Recorded data below:
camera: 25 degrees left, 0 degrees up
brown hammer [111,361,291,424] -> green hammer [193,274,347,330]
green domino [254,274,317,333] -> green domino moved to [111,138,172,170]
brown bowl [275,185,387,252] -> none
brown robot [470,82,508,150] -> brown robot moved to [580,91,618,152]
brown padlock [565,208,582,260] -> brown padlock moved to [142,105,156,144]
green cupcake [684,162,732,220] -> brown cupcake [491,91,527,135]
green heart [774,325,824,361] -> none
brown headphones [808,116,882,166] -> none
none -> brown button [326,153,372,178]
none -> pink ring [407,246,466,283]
End of Recorded data.
**What to do:** Only the lines from the start of the listing through the line with "brown bowl [275,185,387,252] -> none" should be repeated, each exactly as it stands.

**Written answer:**
camera: 25 degrees left, 0 degrees up
brown hammer [111,361,291,424] -> green hammer [193,274,347,330]
green domino [254,274,317,333] -> green domino moved to [111,138,172,170]
brown bowl [275,185,387,252] -> none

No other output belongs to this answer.